Supplied records START

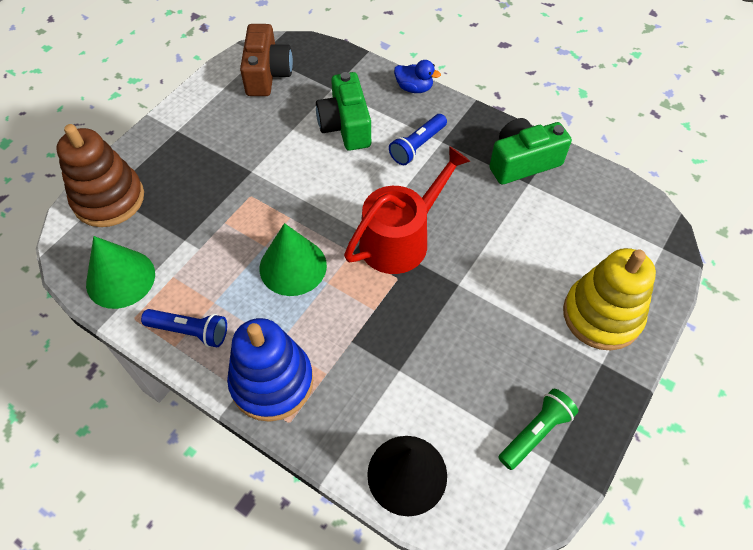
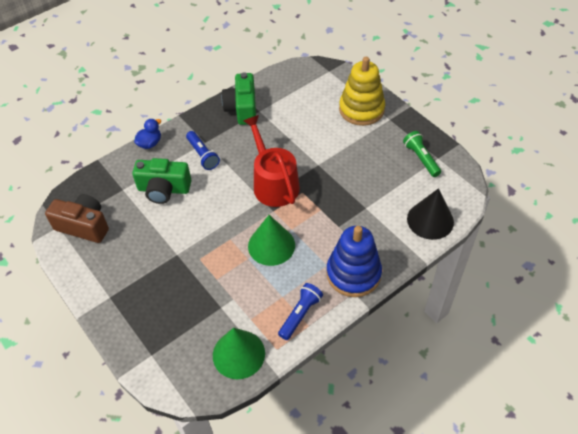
camera: 70 degrees left, 5 degrees down
(109, 199) = (158, 354): brown stacking toy -> none

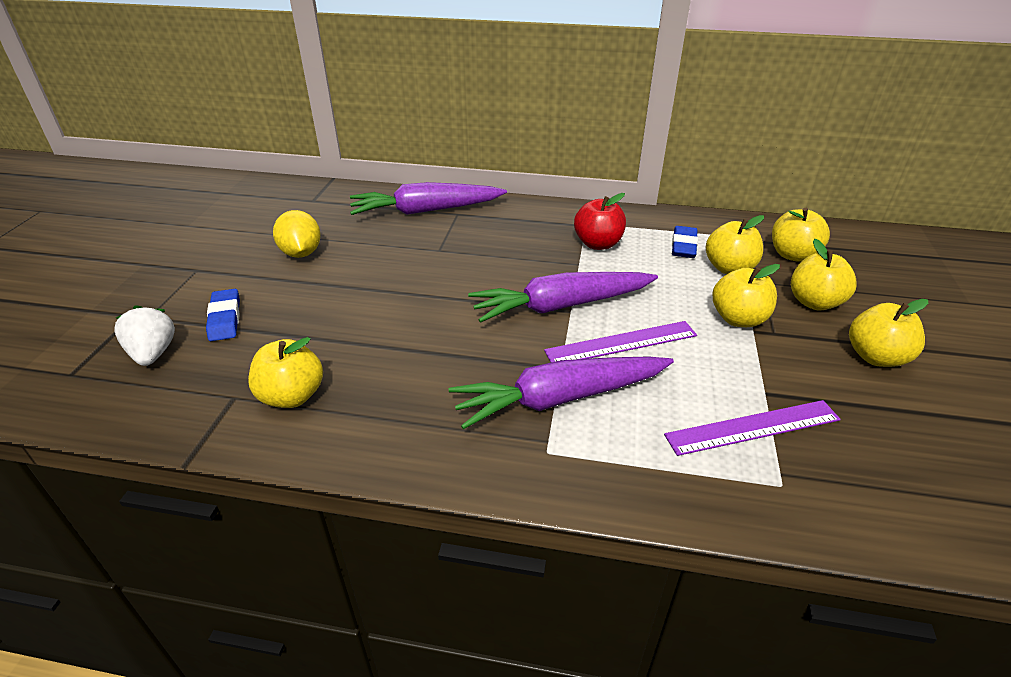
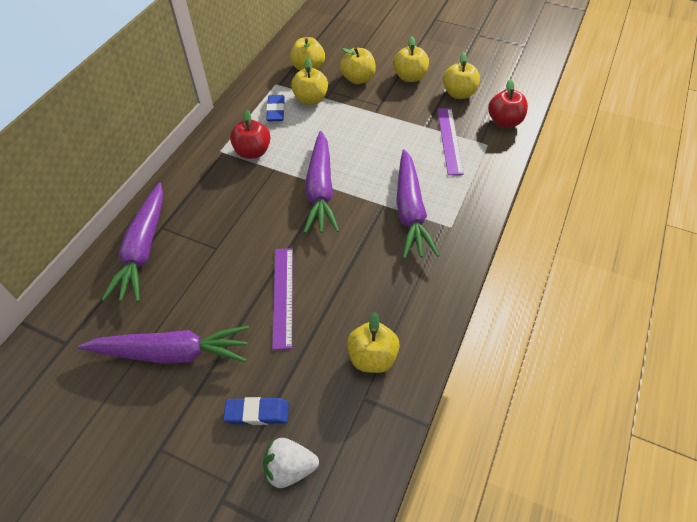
camera: 75 degrees left, 15 degrees up
(301, 253) = (172, 353): yellow lemon -> purple carrot
(621, 343) = (368, 171): purple ruler -> purple ruler (283, 296)
(683, 246) = (276, 111): blue eraser -> blue eraser turned 60 degrees clockwise
(738, 319) = (362, 114): yellow apple -> yellow apple (459, 93)
(872, 508) = (504, 121): none -> red apple

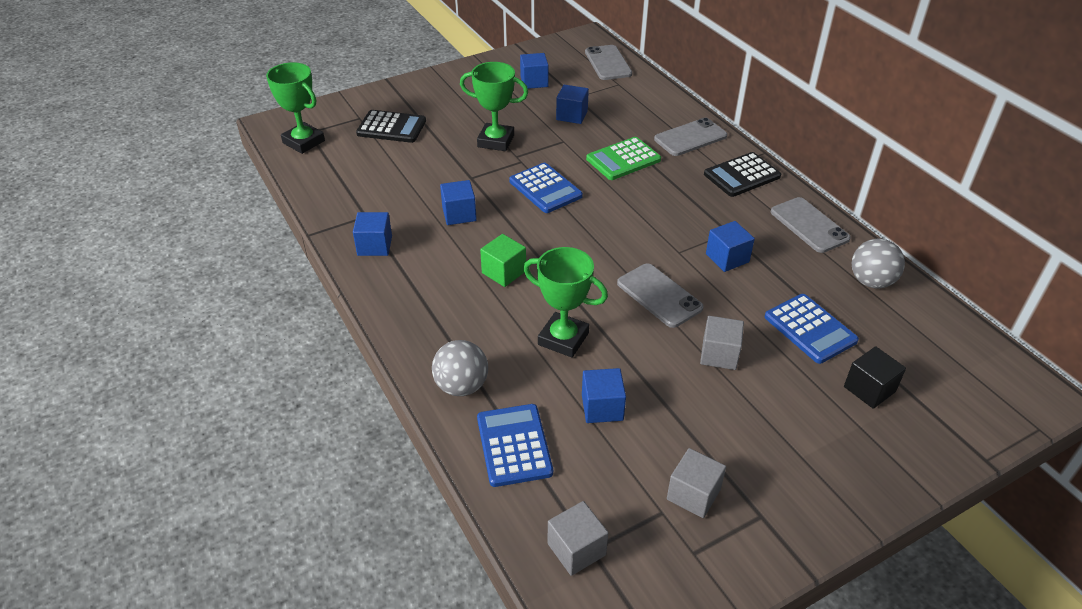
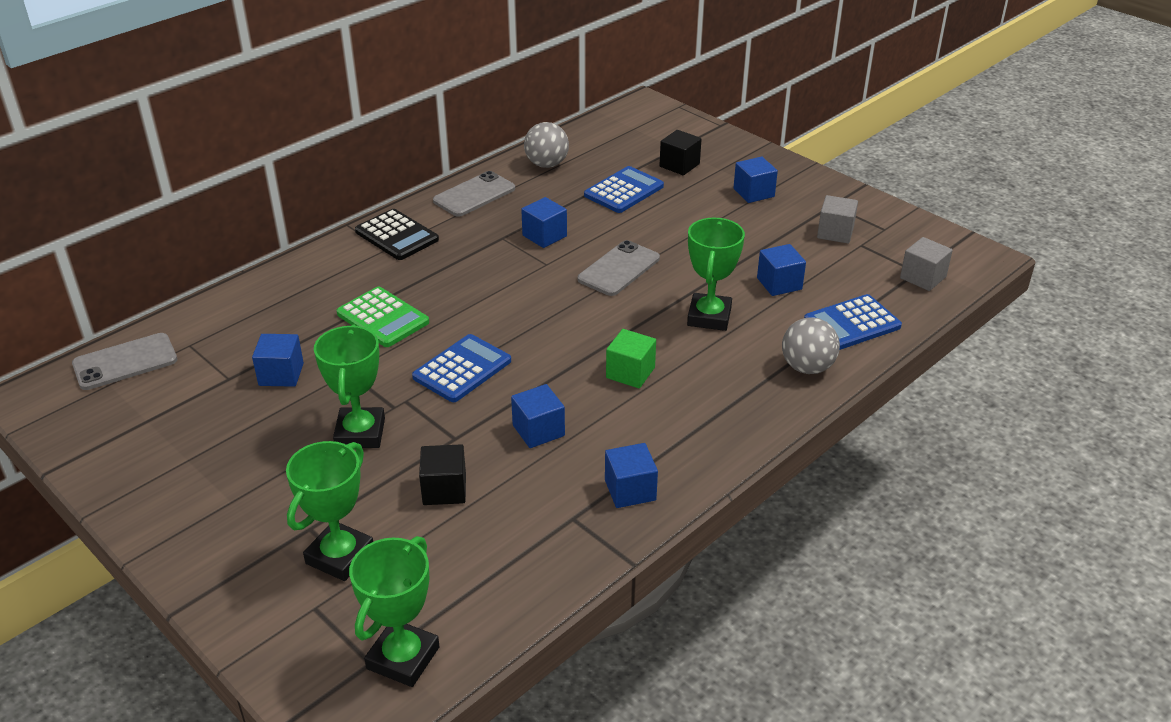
camera: 105 degrees left, 5 degrees down
(391, 127) = (340, 556): black calculator -> green trophy
(423, 168) = (444, 489): none -> black cube
(534, 82) = (184, 426): blue cube -> blue cube (753, 193)
(690, 137) = (324, 274): grey phone -> none
(719, 354) = (680, 231): grey cube -> none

Supplied records END

[Required action]: Only one thing is required here: an exact copy of the lines from the one bearing "(738, 319) = (362, 114): yellow" through the final line above, both included, with pictures left out.

[Solution to the exercise]:
(738, 319) = (362, 114): yellow apple -> yellow apple (459, 93)
(872, 508) = (504, 121): none -> red apple

camera: 105 degrees left, 5 degrees down
(391, 127) = (340, 556): black calculator -> green trophy
(423, 168) = (444, 489): none -> black cube
(534, 82) = (184, 426): blue cube -> blue cube (753, 193)
(690, 137) = (324, 274): grey phone -> none
(719, 354) = (680, 231): grey cube -> none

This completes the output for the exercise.